## TASK ITEM
Every record below must be retyped exactly, with the pictures left out.

## GIVEN ENTRIES
++++++++++
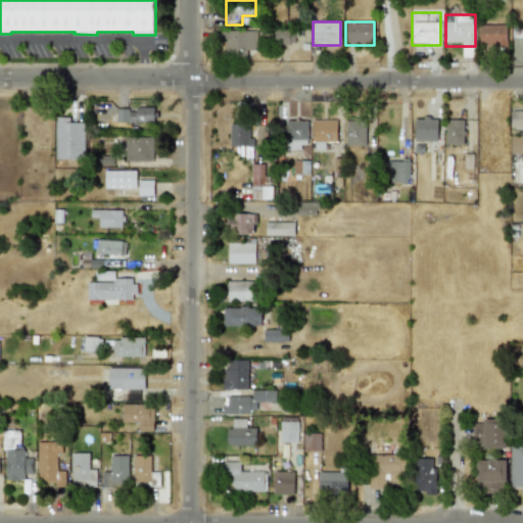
[(479,47),(508,47),(508,24),(479,24),(479,47)]
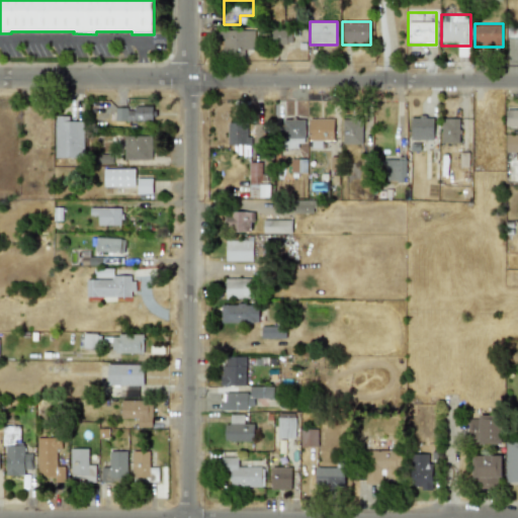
[(292,45),(292,28),(271,28),(271,45),(292,45)]
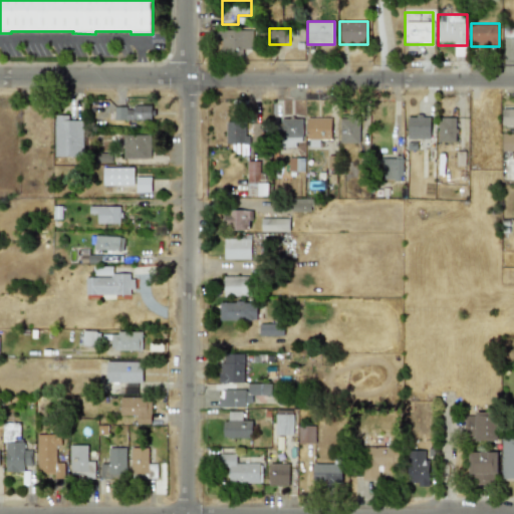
[(243,57),(243,49),(252,49),(252,29),(214,29),(214,39),(223,39),(223,57),(243,57)]
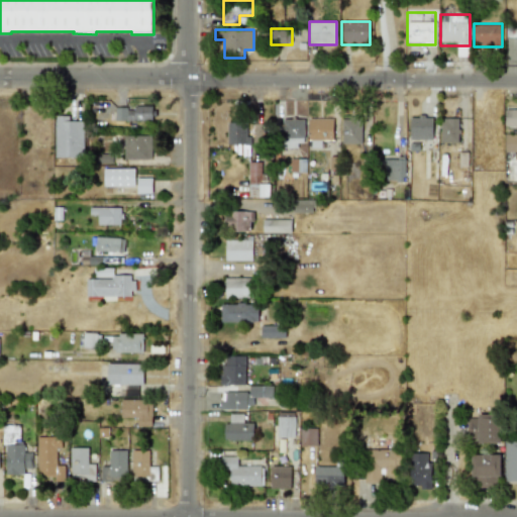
[(115,121),(153,121),(153,106),(115,106),(115,121)]
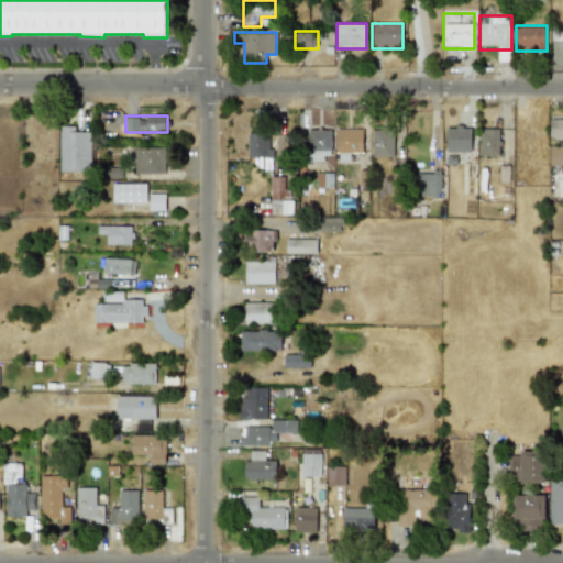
[(562,139),(562,117),(550,117),(550,139),(562,139)]
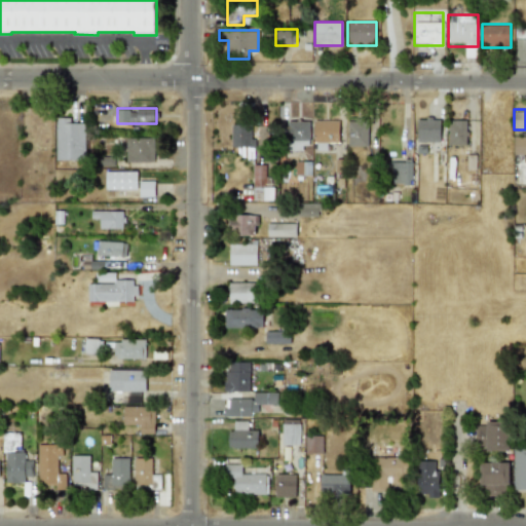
[(416,142),(444,142),(444,117),(416,117),(416,142)]
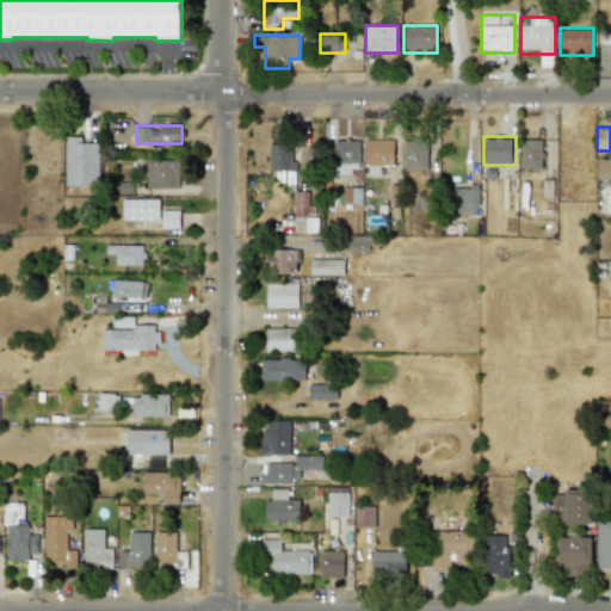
[(65,186),(88,186),(88,176),(99,176),(99,137),(65,137),(65,186)]
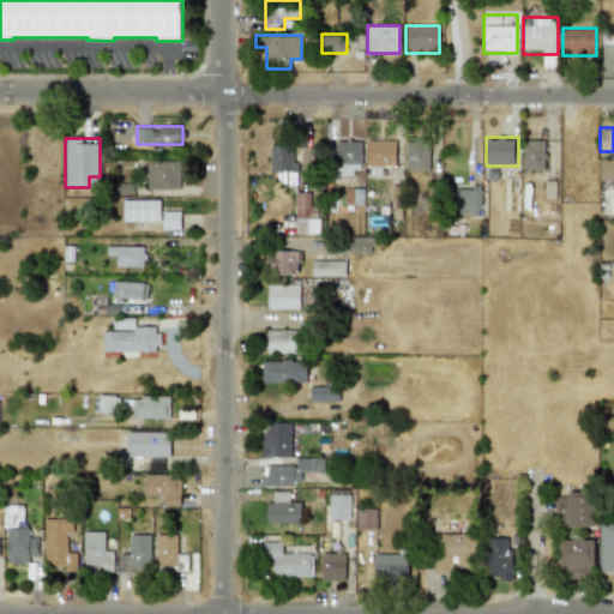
[(396,140),(366,140),(366,175),(384,175),(384,167),(396,167),(396,140)]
++++++++++
## OUTPUT FOR THIS TASK
[(479,47),(508,47),(508,24),(479,24),(479,47)]
[(292,45),(292,28),(271,28),(271,45),(292,45)]
[(243,57),(243,49),(252,49),(252,29),(214,29),(214,39),(223,39),(223,57),(243,57)]
[(115,121),(153,121),(153,106),(115,106),(115,121)]
[(562,139),(562,117),(550,117),(550,139),(562,139)]
[(416,142),(444,142),(444,117),(416,117),(416,142)]
[(65,186),(88,186),(88,176),(99,176),(99,137),(65,137),(65,186)]
[(396,140),(366,140),(366,175),(384,175),(384,167),(396,167),(396,140)]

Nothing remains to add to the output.